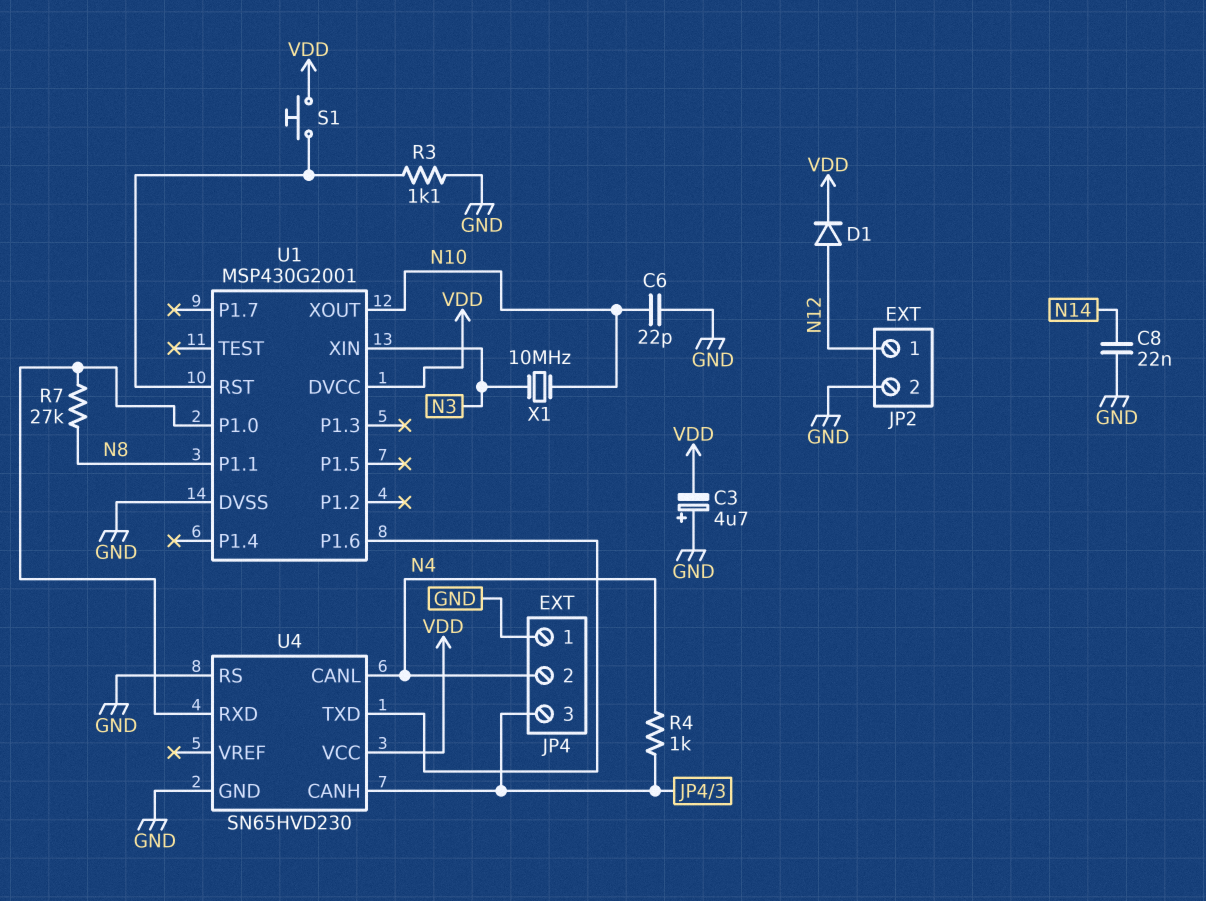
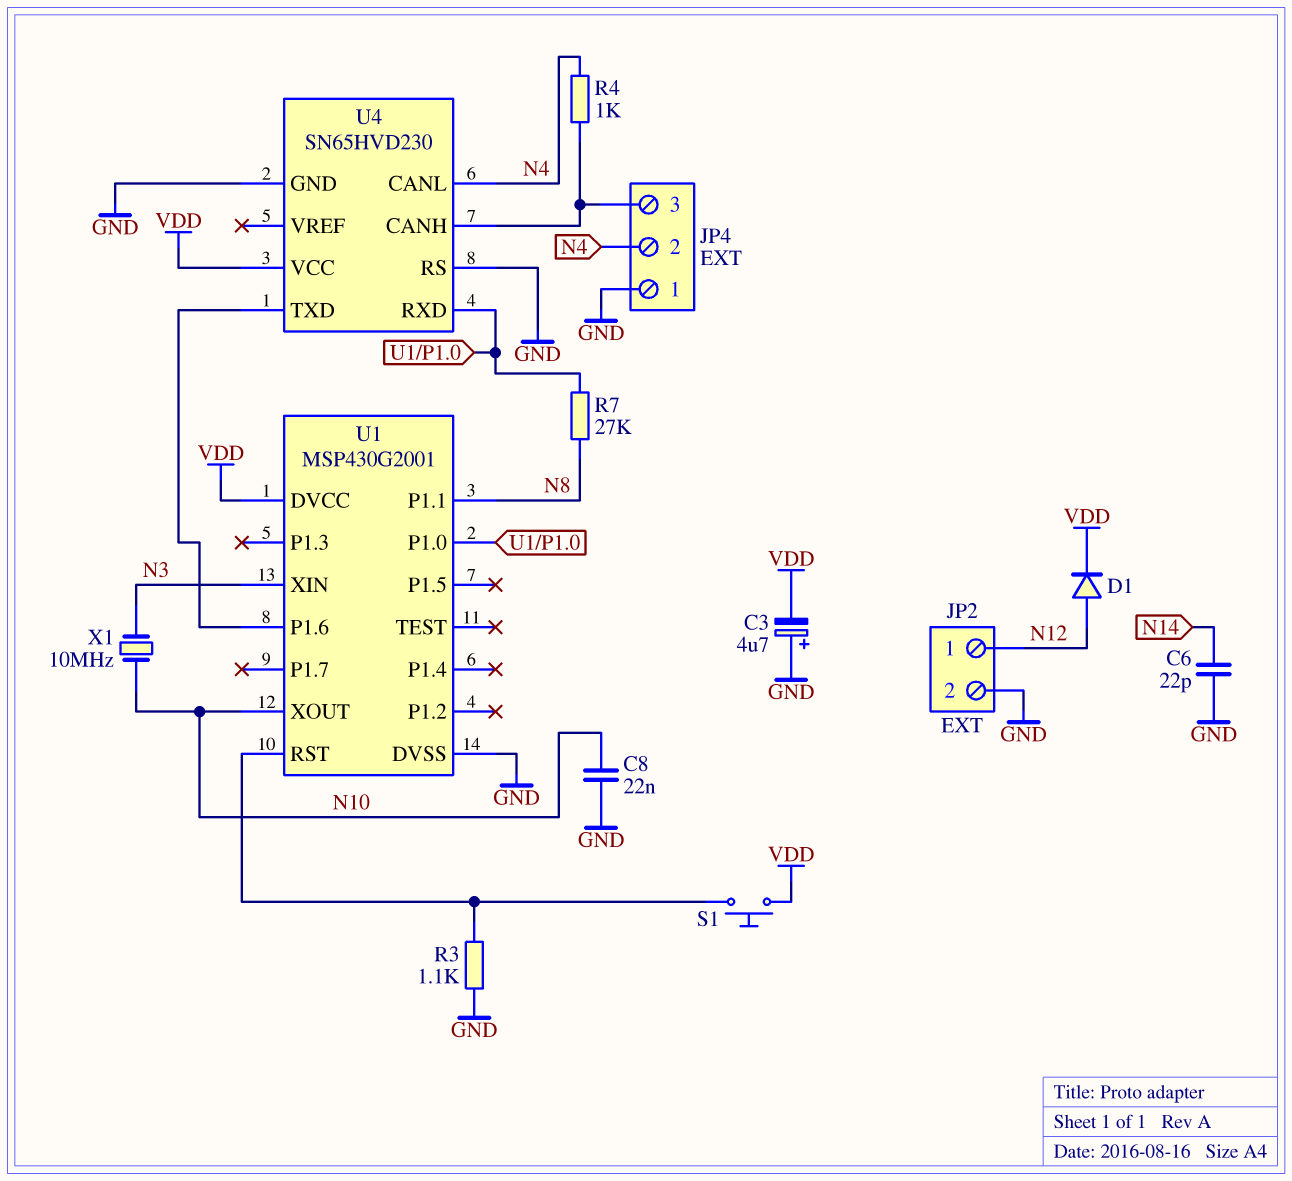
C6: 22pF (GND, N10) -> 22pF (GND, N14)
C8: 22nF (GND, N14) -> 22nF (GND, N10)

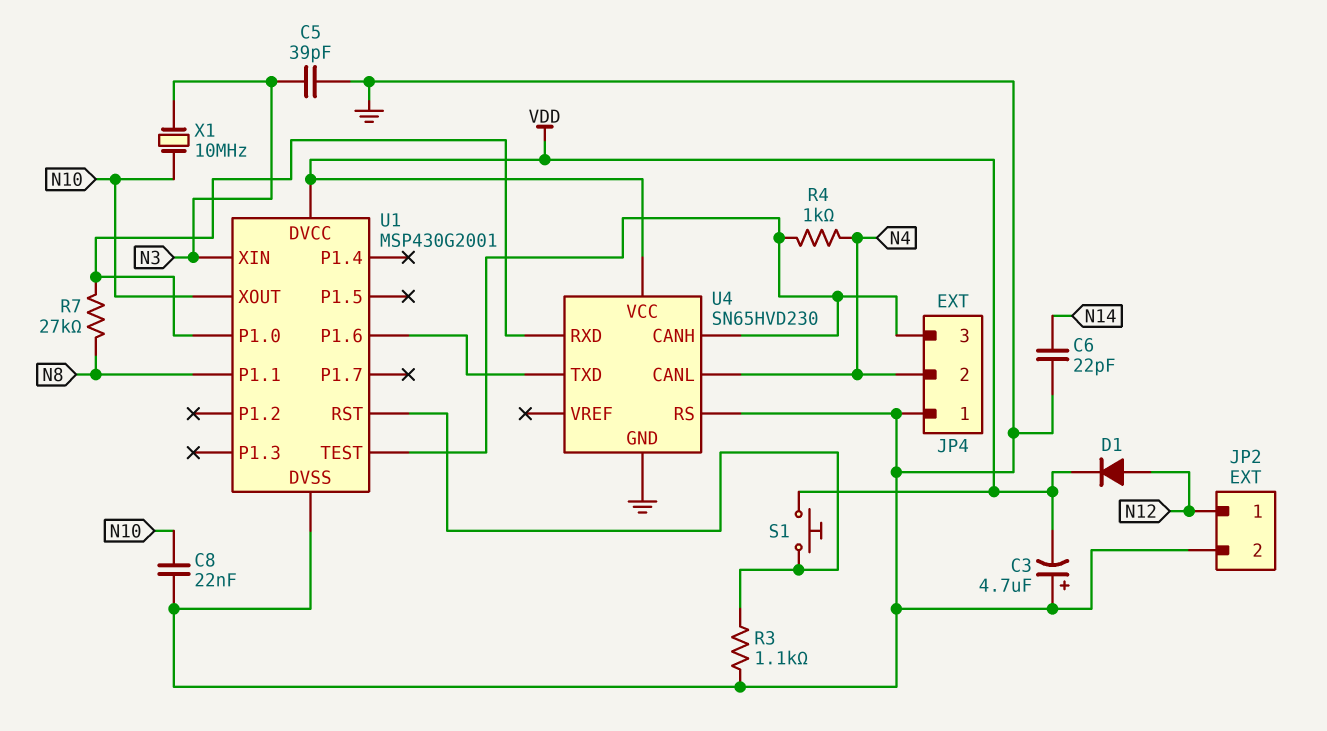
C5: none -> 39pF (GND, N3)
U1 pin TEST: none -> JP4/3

==

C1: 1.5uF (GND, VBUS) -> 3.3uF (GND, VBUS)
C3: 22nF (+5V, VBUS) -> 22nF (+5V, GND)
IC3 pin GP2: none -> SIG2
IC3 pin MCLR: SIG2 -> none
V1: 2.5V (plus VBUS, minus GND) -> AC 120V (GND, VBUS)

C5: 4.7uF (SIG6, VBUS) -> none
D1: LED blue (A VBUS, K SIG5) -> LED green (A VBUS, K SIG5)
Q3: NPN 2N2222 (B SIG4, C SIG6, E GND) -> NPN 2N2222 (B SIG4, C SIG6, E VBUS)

TRY IT: Among the entries above, copy exactly the stretch from the line holding "C6: 22pF (GND, N10) -> 22pF (GND, N14)" through the line holding "U1 pin TEST: none -> JP4/3", leaving out any pictures.

RESPONSE FOR THIS EXERCISE:
C6: 22pF (GND, N10) -> 22pF (GND, N14)
C8: 22nF (GND, N14) -> 22nF (GND, N10)

C5: none -> 39pF (GND, N3)
U1 pin TEST: none -> JP4/3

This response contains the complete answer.